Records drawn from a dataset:
══════

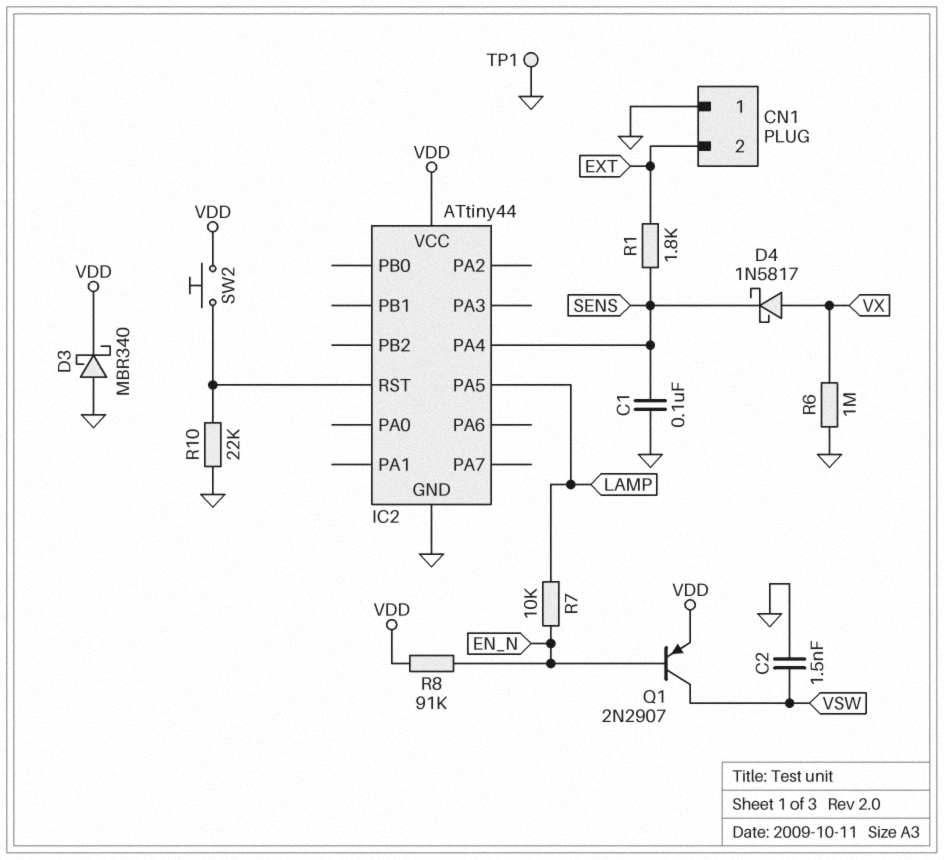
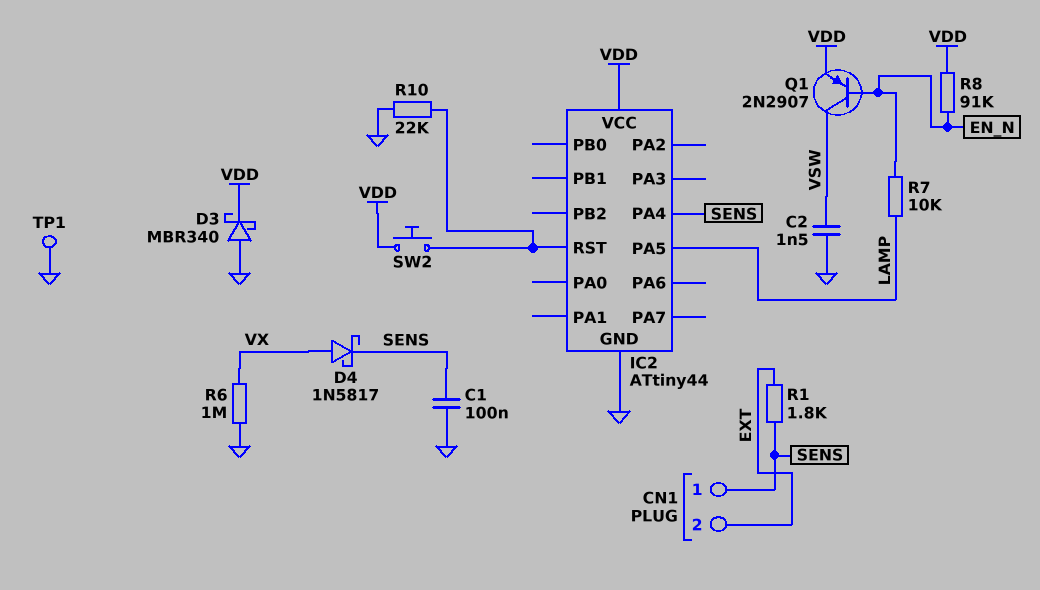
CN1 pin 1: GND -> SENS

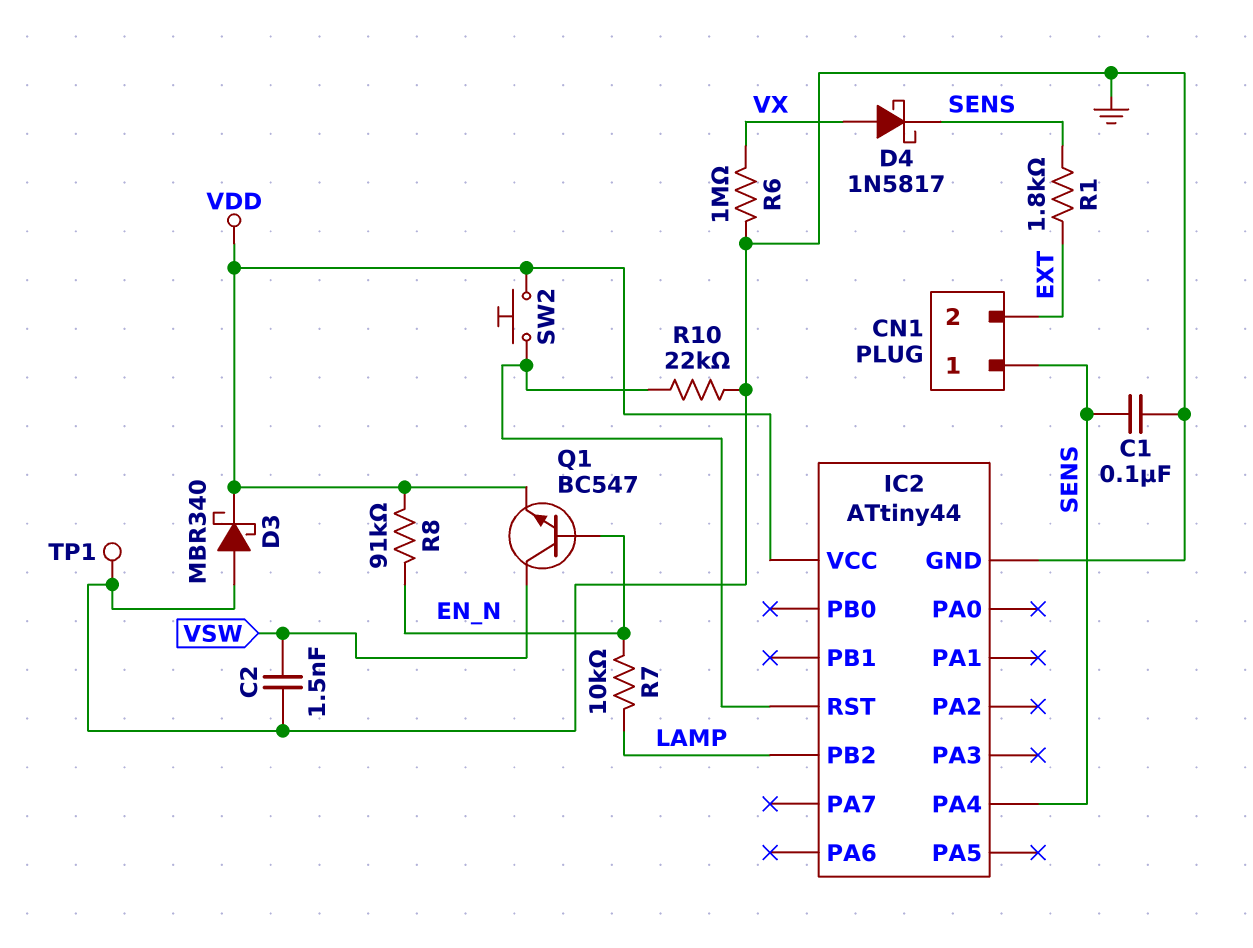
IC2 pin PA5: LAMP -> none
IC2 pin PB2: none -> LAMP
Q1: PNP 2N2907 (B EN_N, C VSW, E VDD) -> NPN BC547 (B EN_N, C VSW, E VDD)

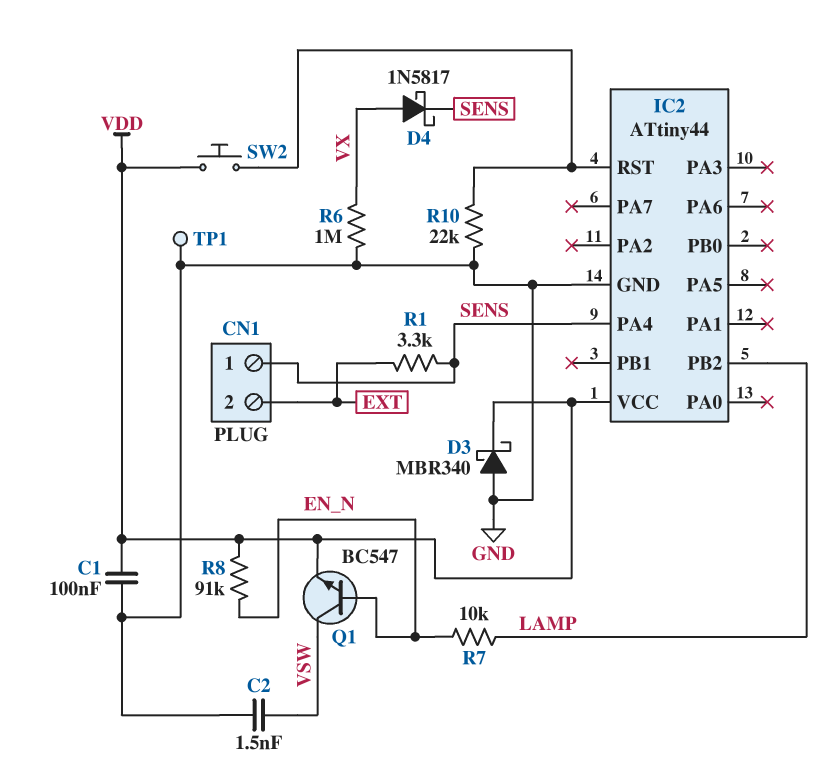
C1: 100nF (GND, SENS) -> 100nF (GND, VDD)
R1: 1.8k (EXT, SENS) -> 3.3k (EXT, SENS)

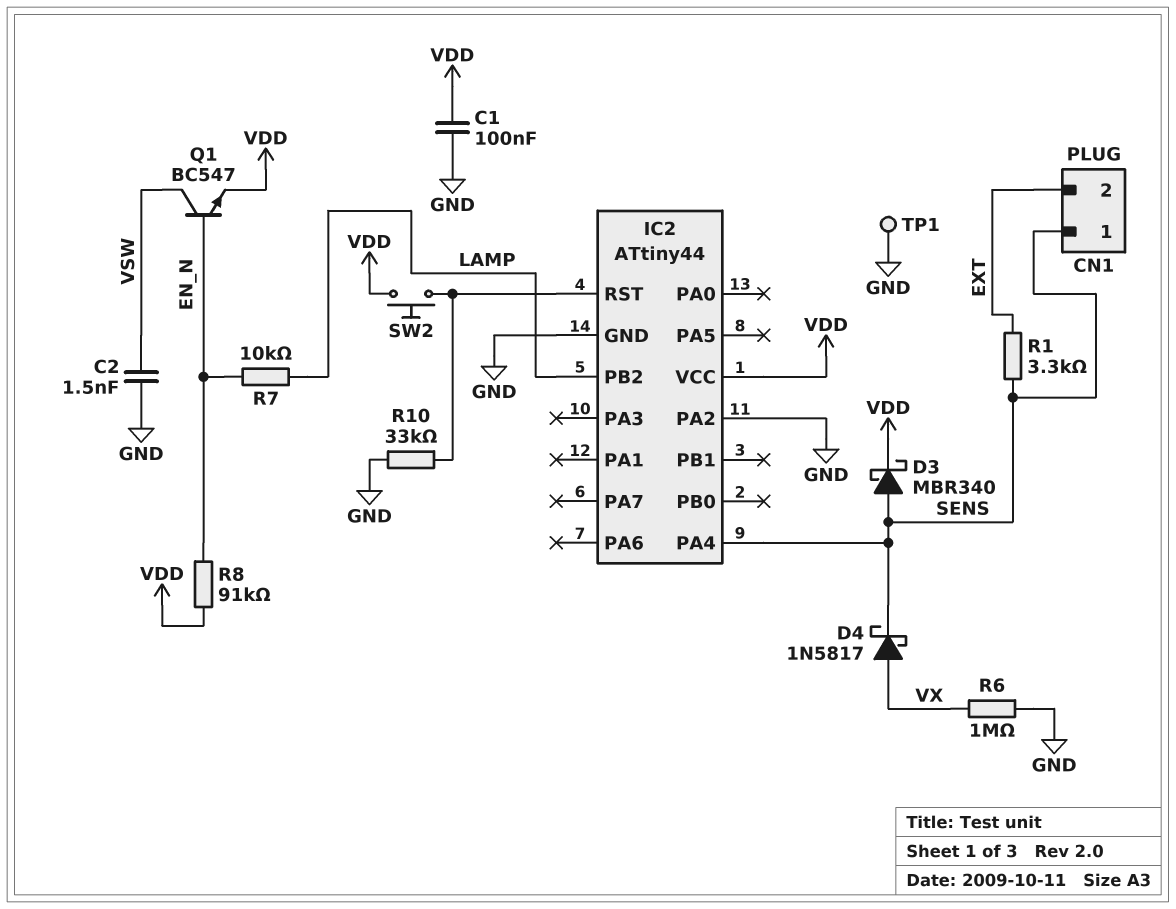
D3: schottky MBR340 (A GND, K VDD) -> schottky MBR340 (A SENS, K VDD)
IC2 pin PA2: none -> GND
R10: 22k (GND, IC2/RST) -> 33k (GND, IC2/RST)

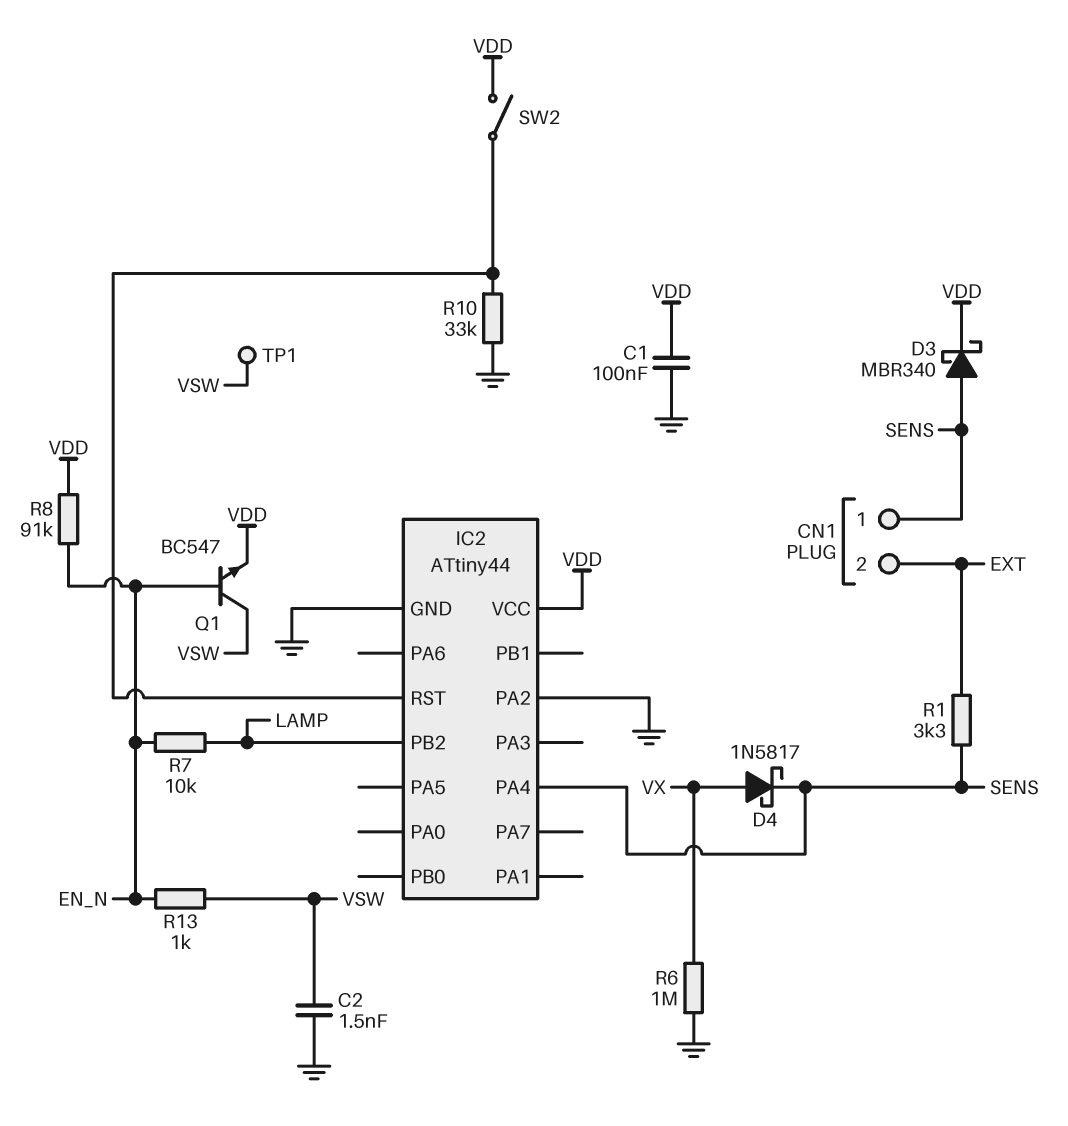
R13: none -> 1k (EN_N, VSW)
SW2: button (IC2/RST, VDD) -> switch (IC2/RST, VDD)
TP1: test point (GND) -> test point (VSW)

══════

Copy the records exactly. Skip any pictures.

FINISHED EXERCISE:
CN1 pin 1: GND -> SENS

IC2 pin PA5: LAMP -> none
IC2 pin PB2: none -> LAMP
Q1: PNP 2N2907 (B EN_N, C VSW, E VDD) -> NPN BC547 (B EN_N, C VSW, E VDD)

C1: 100nF (GND, SENS) -> 100nF (GND, VDD)
R1: 1.8k (EXT, SENS) -> 3.3k (EXT, SENS)

D3: schottky MBR340 (A GND, K VDD) -> schottky MBR340 (A SENS, K VDD)
IC2 pin PA2: none -> GND
R10: 22k (GND, IC2/RST) -> 33k (GND, IC2/RST)

R13: none -> 1k (EN_N, VSW)
SW2: button (IC2/RST, VDD) -> switch (IC2/RST, VDD)
TP1: test point (GND) -> test point (VSW)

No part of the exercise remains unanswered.